* Brief: Which lines in the data below contain the string "goblet"? Show each one.

* Data for analysis:
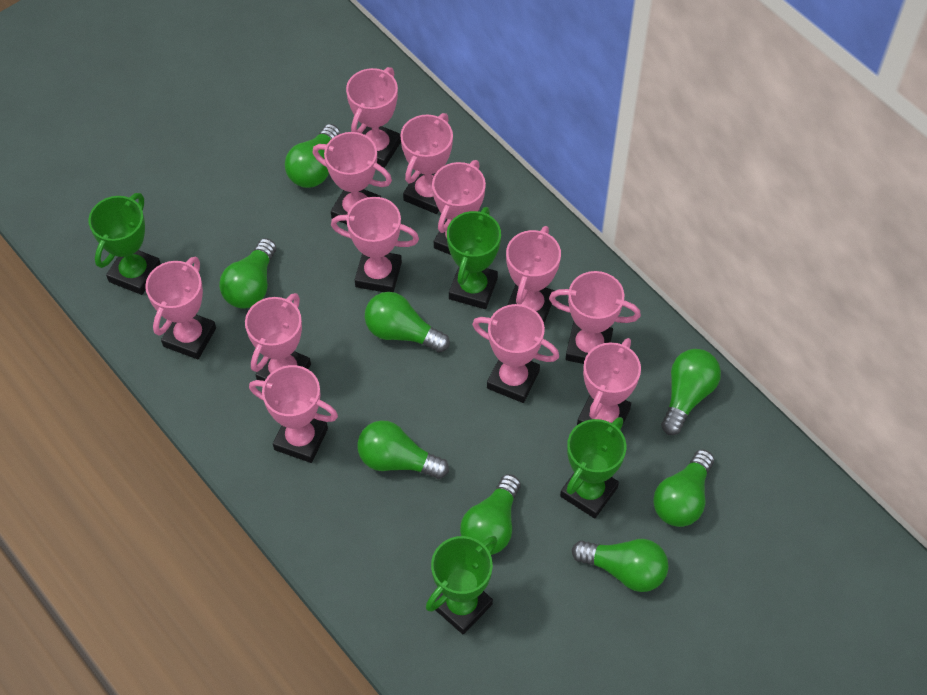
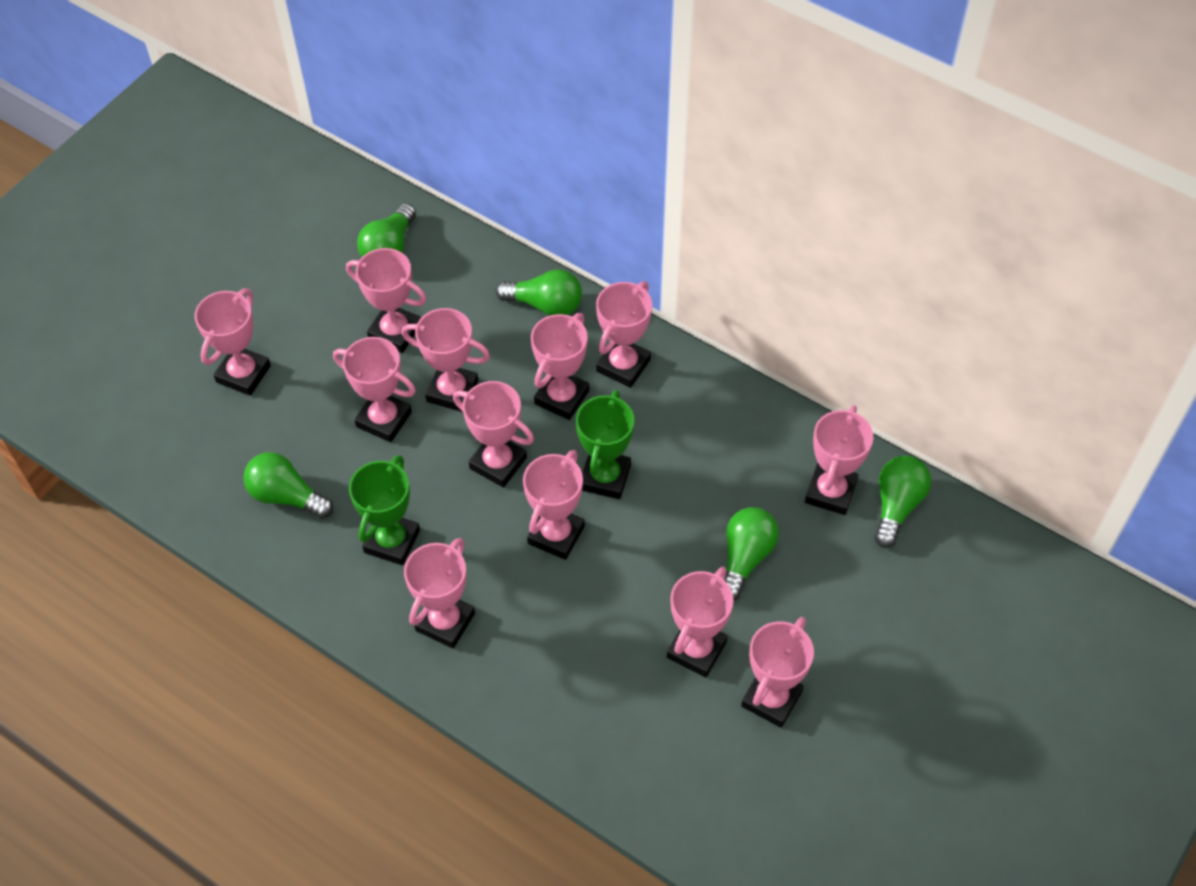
green light bulb: 8 -> 5
green trophy: 4 -> 2

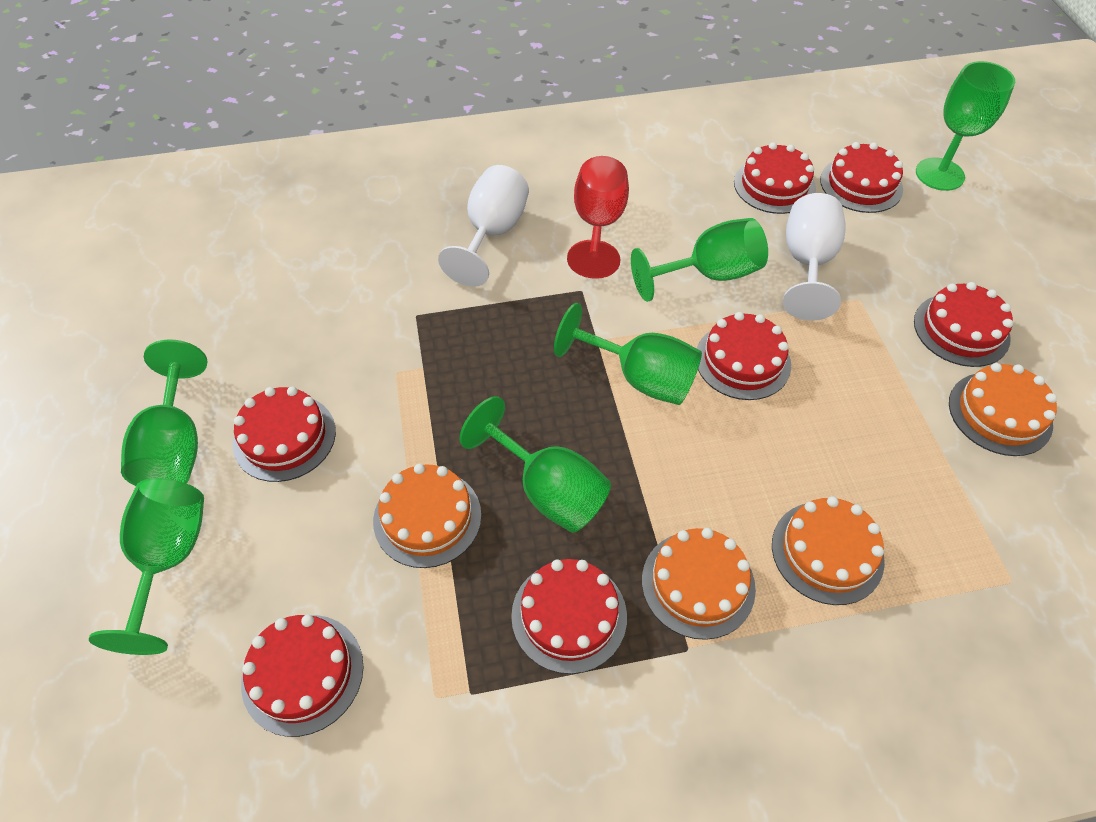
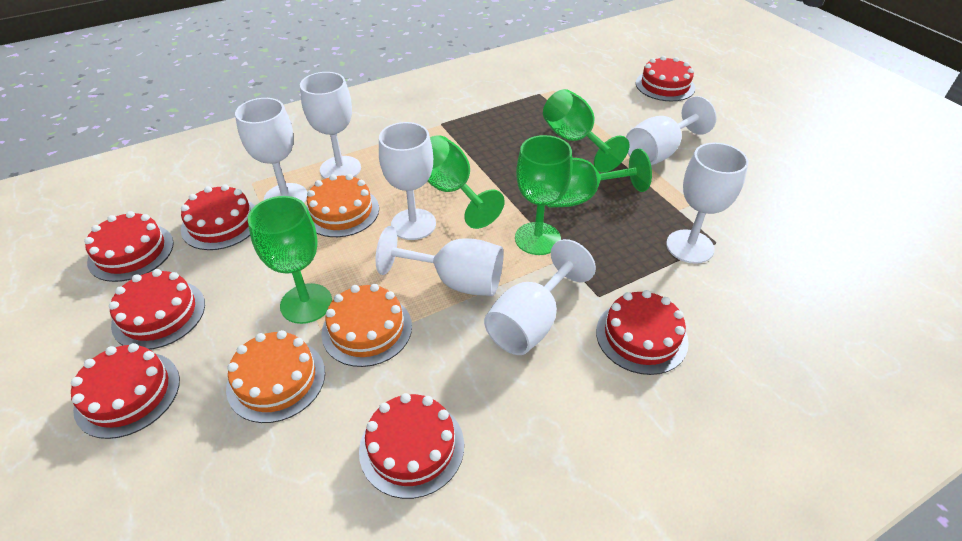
green goblet: 6 -> 5
orange cake: 4 -> 3
red goblet: 1 -> 0
white goblet: 2 -> 7

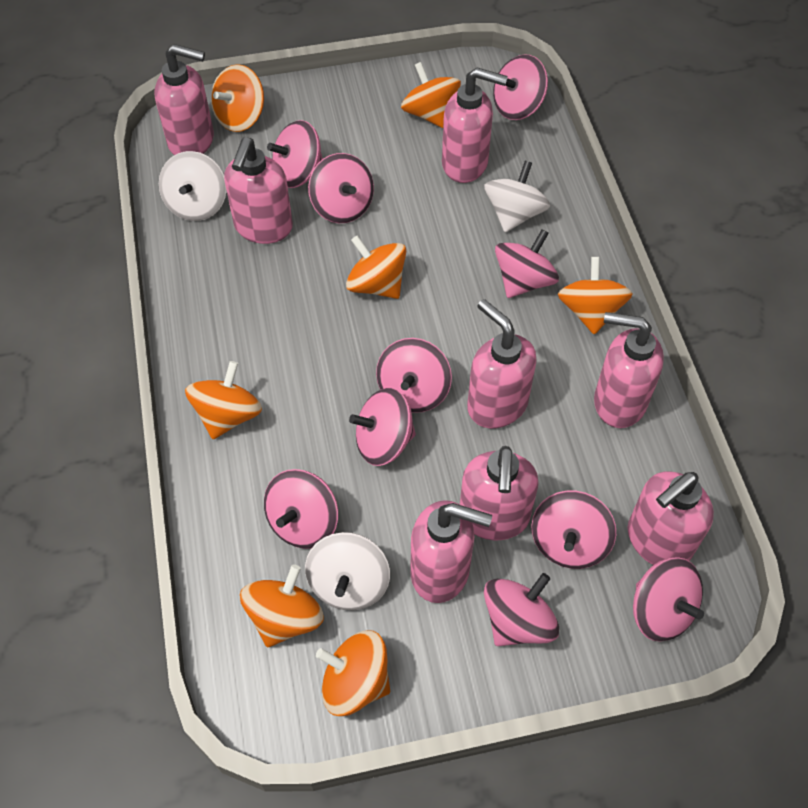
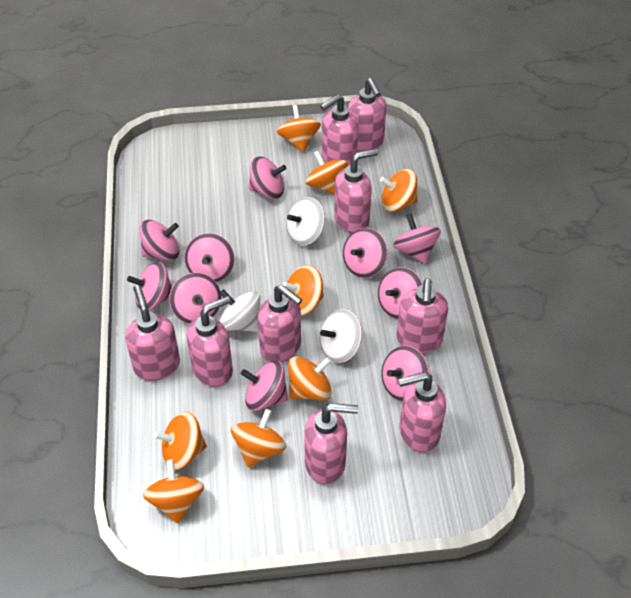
orange spinning top: 7 -> 8
pink soap dispenser: 8 -> 9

* Task response:
green goblet: 6 -> 5
red goblet: 1 -> 0
white goblet: 2 -> 7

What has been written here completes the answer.